Data extract ▸
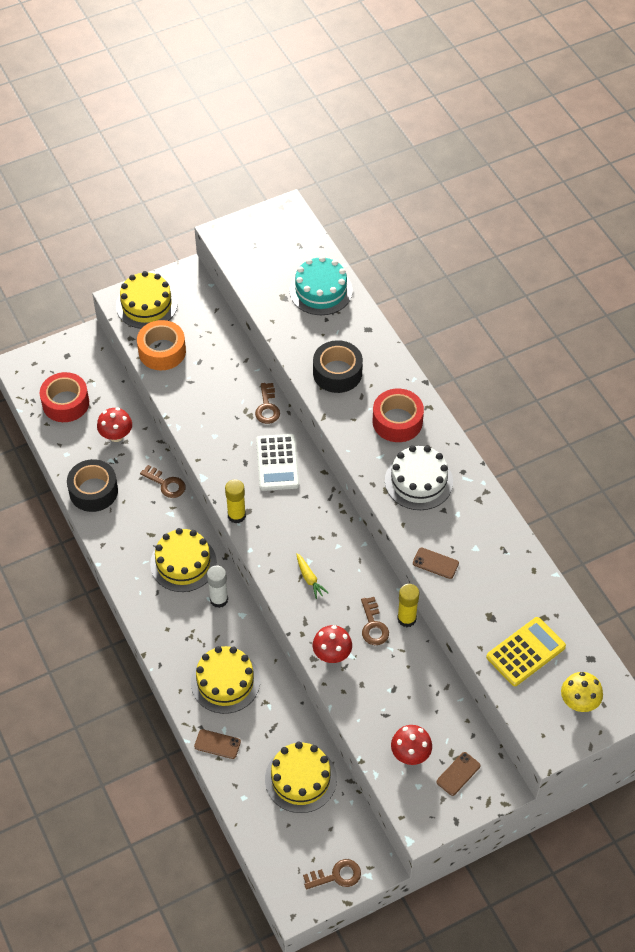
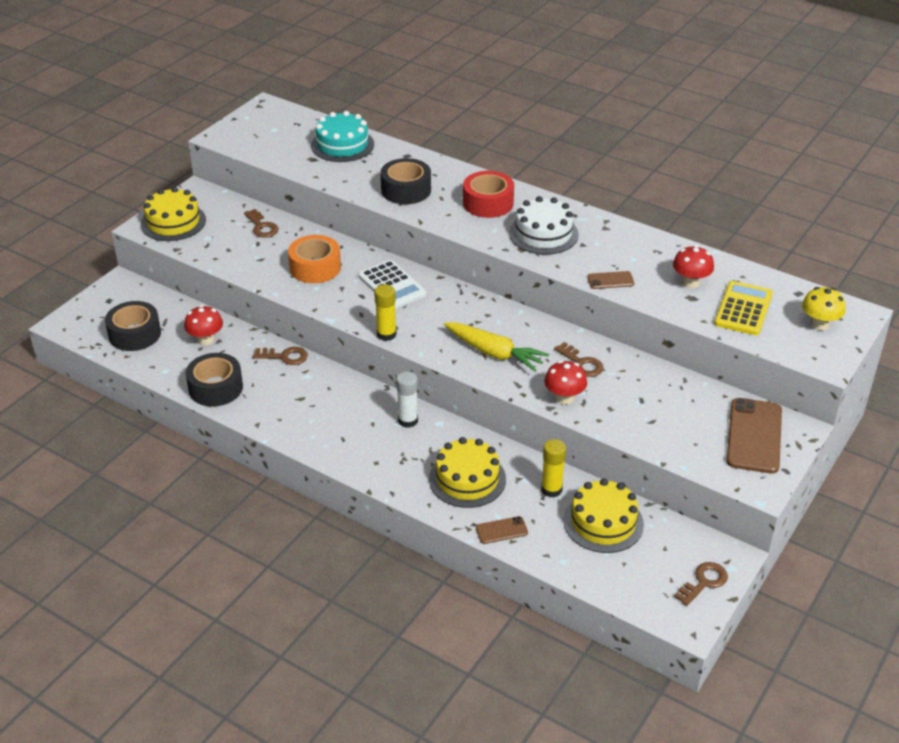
camera: 30 degrees left, 15 degrees down
red tape [40,372,89,422] -> black tape [105,301,161,351]
orange tape [137,320,186,370] -> orange tape moved to [288,235,341,283]
yellow cake [150,528,217,592] -> none
brown key [255,383,280,424] -> brown key moved to [244,209,279,238]
yellow carrot [296,553,328,599] -> yellow carrot [444,322,549,372], size x1.94
red mushroom [391,725,432,765] -> red mushroom moved to [673,245,714,288]
yellow glue stick [397,584,419,627] -> yellow glue stick moved to [541,439,566,498]
brown phone [436,752,480,796] -> brown phone [726,398,782,474], size x2.05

What the task asks ▸
The answer should contain all the material above, copied exactly, and no images.

Answer to the exercise ▸
camera: 30 degrees left, 15 degrees down
red tape [40,372,89,422] -> black tape [105,301,161,351]
orange tape [137,320,186,370] -> orange tape moved to [288,235,341,283]
yellow cake [150,528,217,592] -> none
brown key [255,383,280,424] -> brown key moved to [244,209,279,238]
yellow carrot [296,553,328,599] -> yellow carrot [444,322,549,372], size x1.94
red mushroom [391,725,432,765] -> red mushroom moved to [673,245,714,288]
yellow glue stick [397,584,419,627] -> yellow glue stick moved to [541,439,566,498]
brown phone [436,752,480,796] -> brown phone [726,398,782,474], size x2.05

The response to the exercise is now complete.